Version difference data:
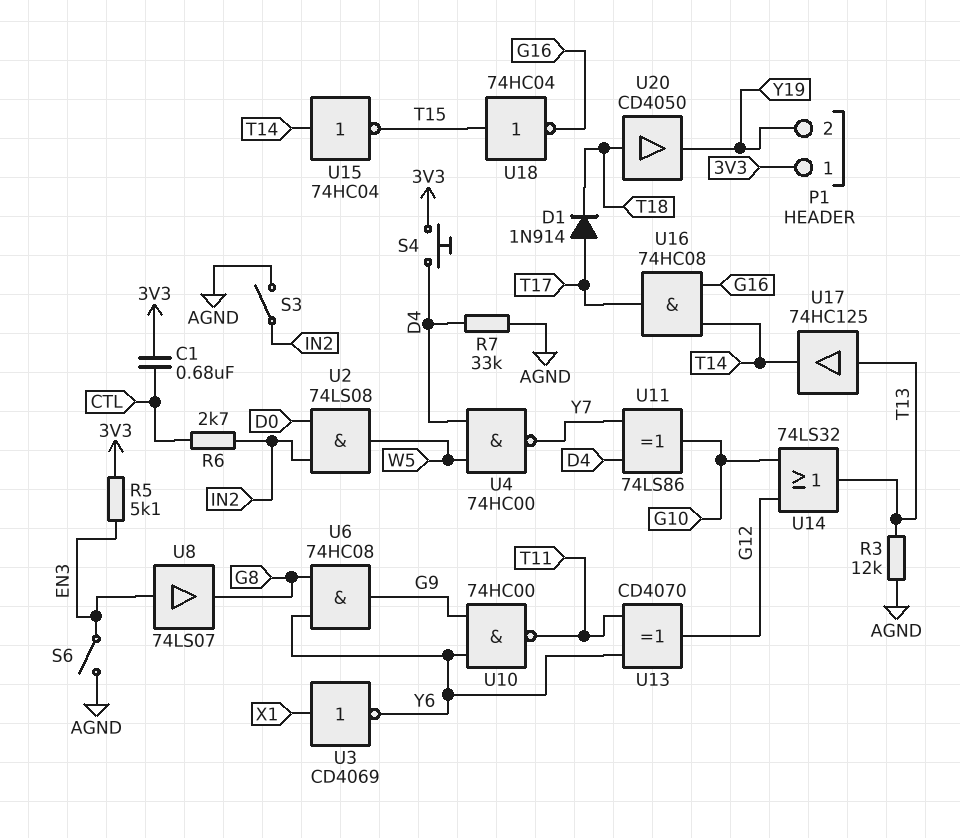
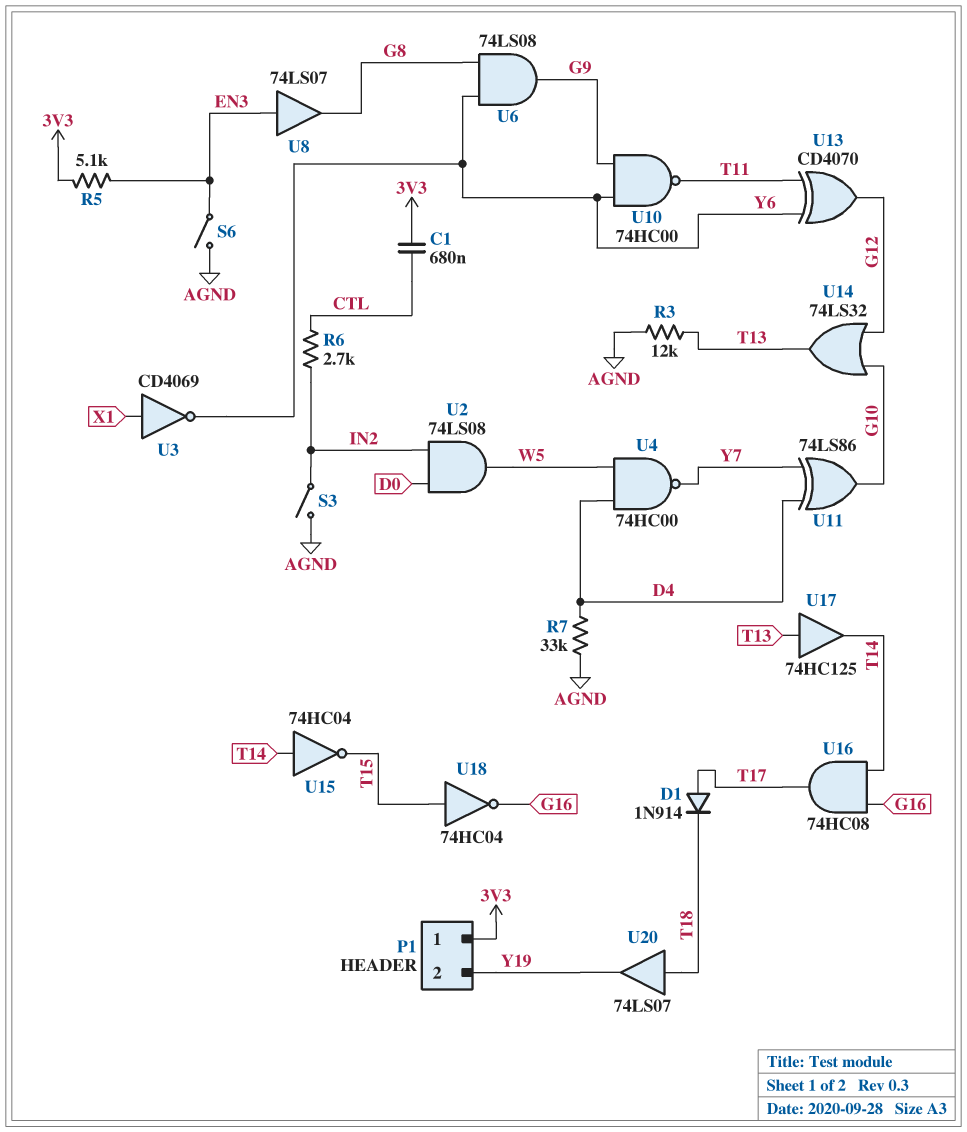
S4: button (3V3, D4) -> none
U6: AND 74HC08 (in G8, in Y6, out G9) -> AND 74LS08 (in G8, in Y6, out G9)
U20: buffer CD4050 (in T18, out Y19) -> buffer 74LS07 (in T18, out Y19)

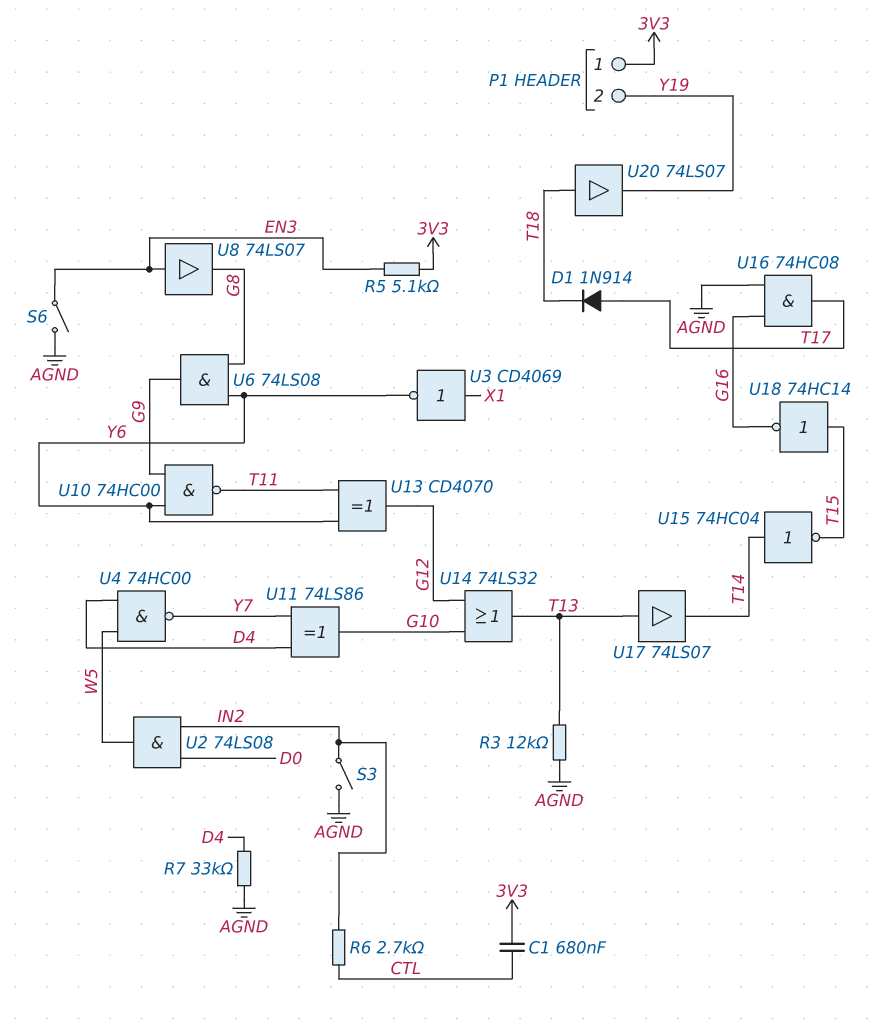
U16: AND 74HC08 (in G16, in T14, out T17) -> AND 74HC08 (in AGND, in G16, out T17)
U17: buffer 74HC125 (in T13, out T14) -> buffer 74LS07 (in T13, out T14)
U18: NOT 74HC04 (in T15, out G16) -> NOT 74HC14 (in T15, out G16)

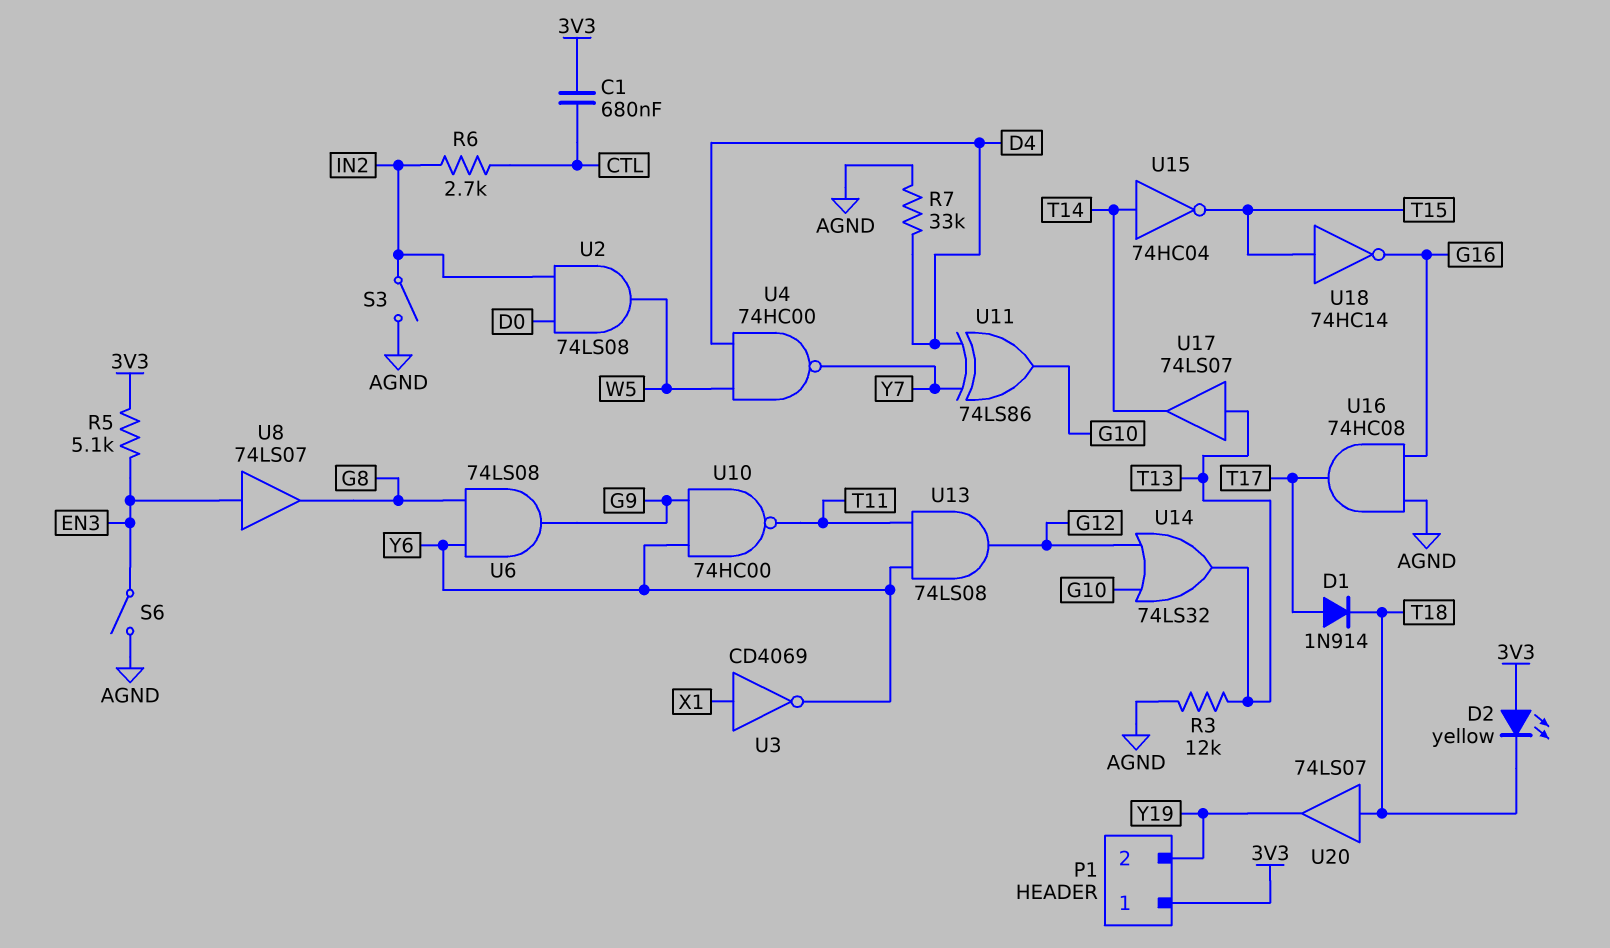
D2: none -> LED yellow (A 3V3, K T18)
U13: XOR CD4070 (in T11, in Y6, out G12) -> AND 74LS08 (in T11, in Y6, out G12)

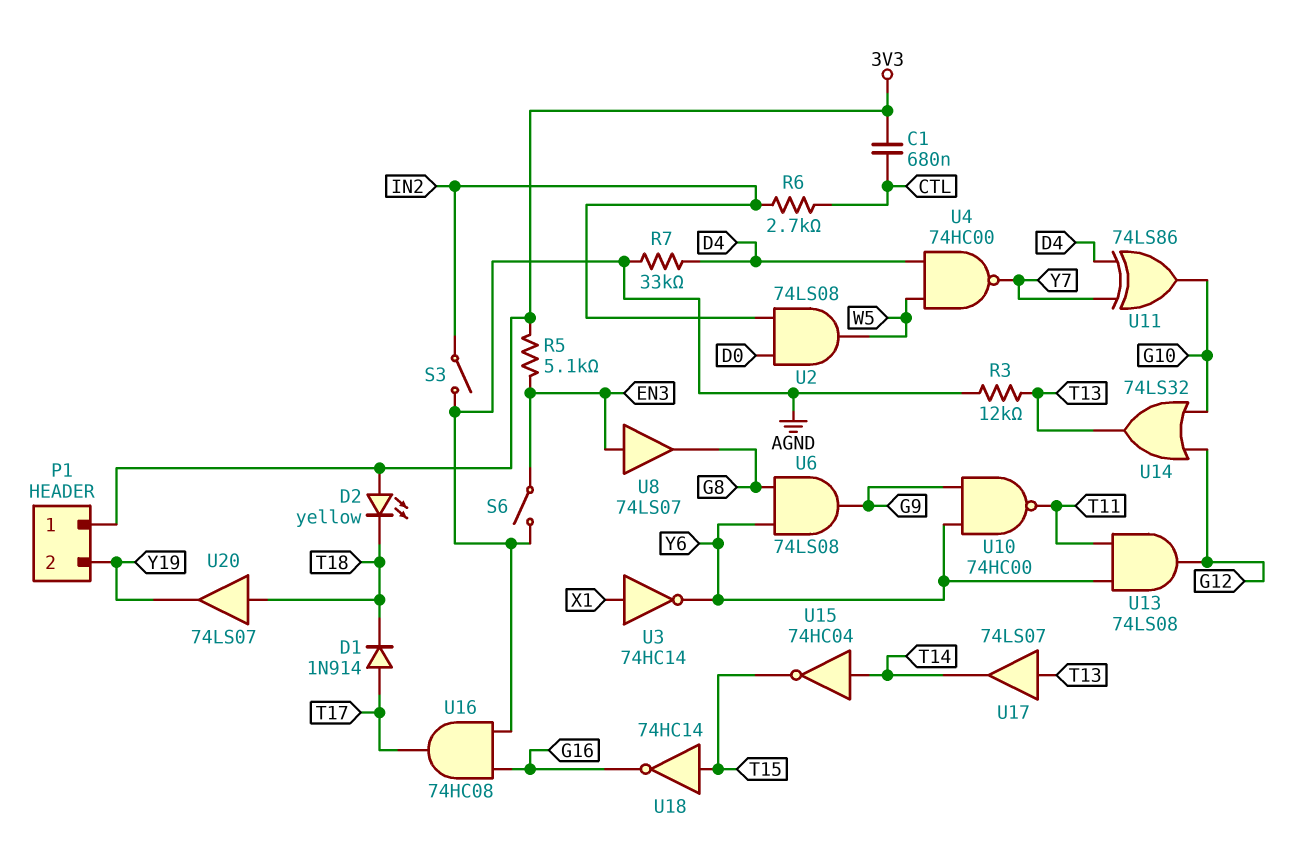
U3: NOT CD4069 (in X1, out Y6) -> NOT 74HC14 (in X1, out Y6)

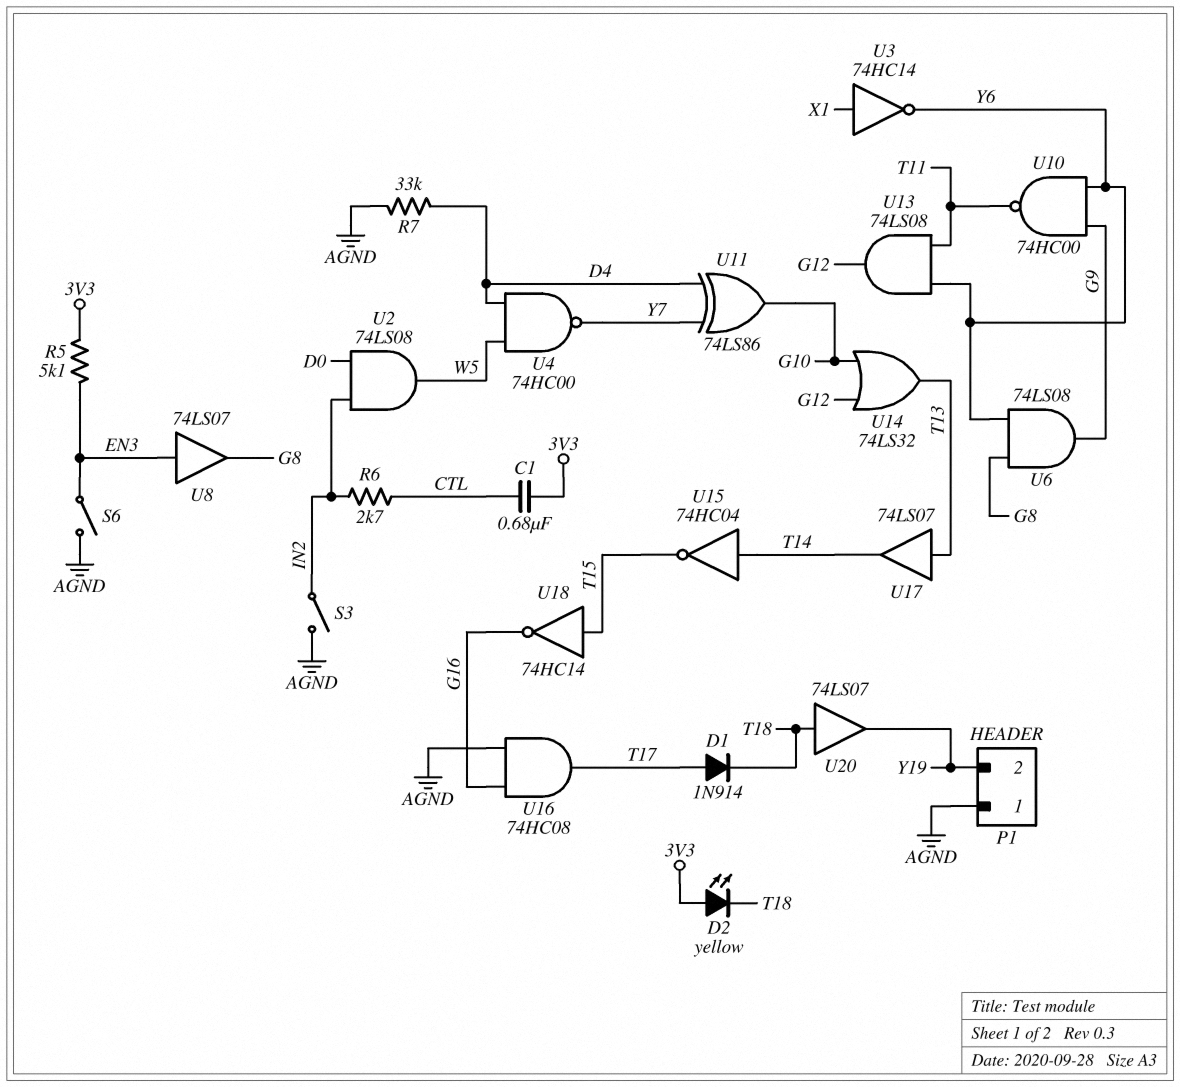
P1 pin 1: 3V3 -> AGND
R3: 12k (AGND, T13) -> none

▶ EXERCISE
Full copy, no pictures: write out each line of the data exactly as it stands.

▶ COMPLETED TASK
S4: button (3V3, D4) -> none
U6: AND 74HC08 (in G8, in Y6, out G9) -> AND 74LS08 (in G8, in Y6, out G9)
U20: buffer CD4050 (in T18, out Y19) -> buffer 74LS07 (in T18, out Y19)

U16: AND 74HC08 (in G16, in T14, out T17) -> AND 74HC08 (in AGND, in G16, out T17)
U17: buffer 74HC125 (in T13, out T14) -> buffer 74LS07 (in T13, out T14)
U18: NOT 74HC04 (in T15, out G16) -> NOT 74HC14 (in T15, out G16)

D2: none -> LED yellow (A 3V3, K T18)
U13: XOR CD4070 (in T11, in Y6, out G12) -> AND 74LS08 (in T11, in Y6, out G12)

U3: NOT CD4069 (in X1, out Y6) -> NOT 74HC14 (in X1, out Y6)

P1 pin 1: 3V3 -> AGND
R3: 12k (AGND, T13) -> none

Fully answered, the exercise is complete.